- _YOUR ASSIGNMENT_:
Return, from the lines below, each one that includes the word "cyan".
[Opening SUPPLIED INFORMATION section]
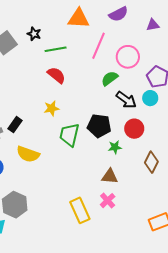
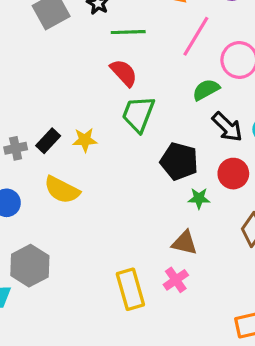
yellow star: (52, 108) -> (85, 140), moved
green trapezoid: (69, 135) -> (138, 114), moved

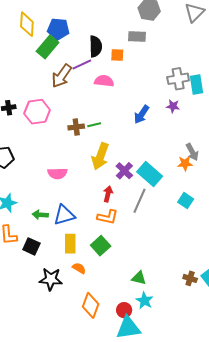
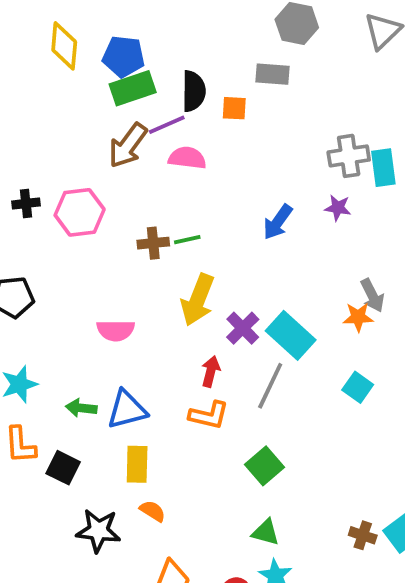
green rectangle: (48, 47) -> (133, 88), moved, turned 30
pink semicircle: (104, 81) -> (187, 158), moved
green square: (101, 246) -> (264, 466), moved

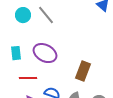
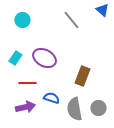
gray line: (46, 15) -> (71, 20), moved
cyan rectangle: (16, 53) -> (15, 58), turned 40

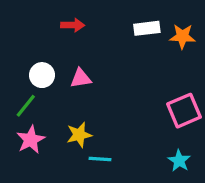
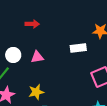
white rectangle: (147, 28) -> (78, 48), moved

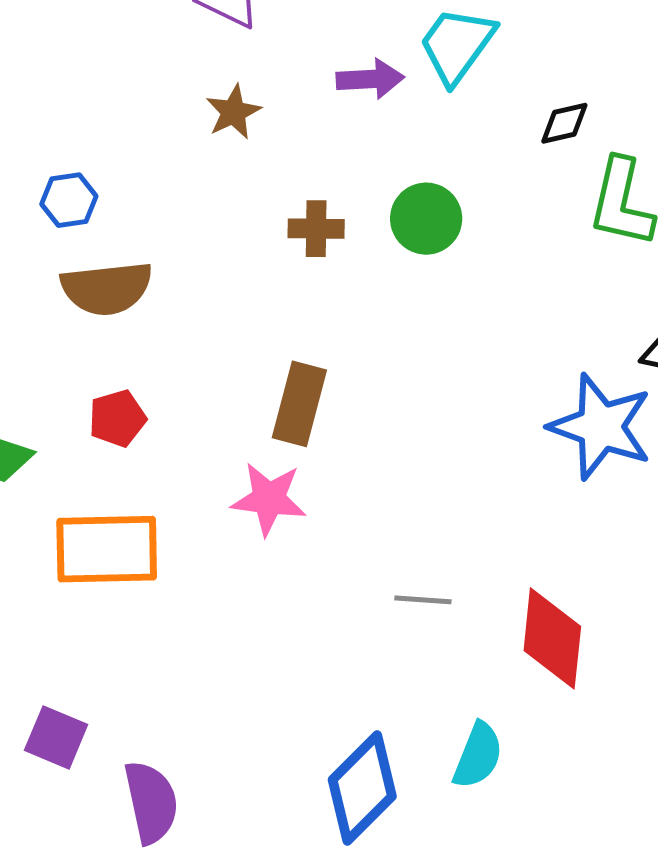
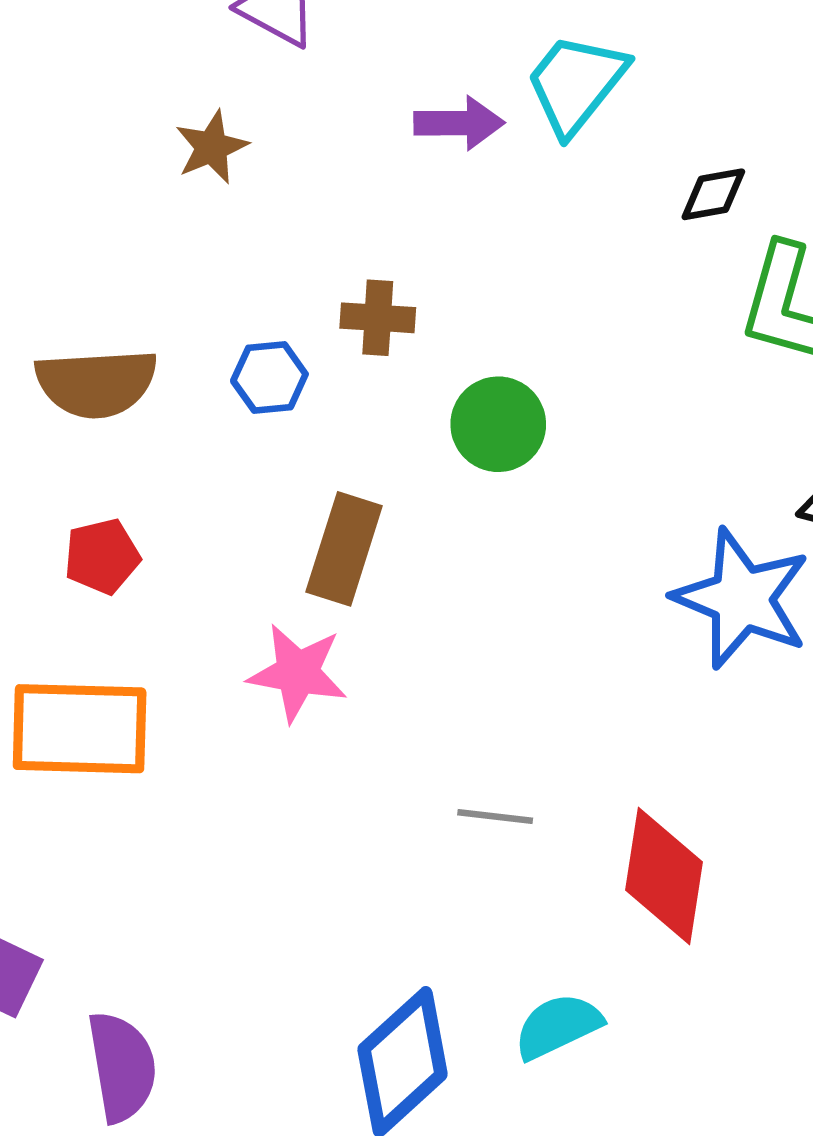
brown star: (233, 112) -> (212, 147), moved
blue hexagon: (69, 200) -> (269, 377), moved
green circle: (426, 219) -> (498, 424), moved
cyan semicircle: (478, 755) -> (558, 1026), turned -140

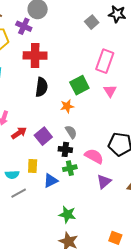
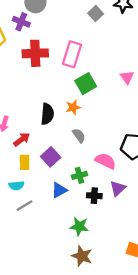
pink rectangle: (105, 61) -> (72, 54), moved
black semicircle: (42, 87) -> (47, 114), moved
pink triangle: (110, 91) -> (127, 77), moved
purple square: (43, 136) -> (51, 157), moved
black cross: (65, 149) -> (94, 196), moved
yellow rectangle: (33, 166) -> (25, 162), moved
[Closing SUPPLIED INFORMATION section]
- _ANSWER SPACE_:
cyan rectangle: (16, 53) -> (15, 58), turned 40
cyan semicircle: (478, 755) -> (558, 1026), turned -140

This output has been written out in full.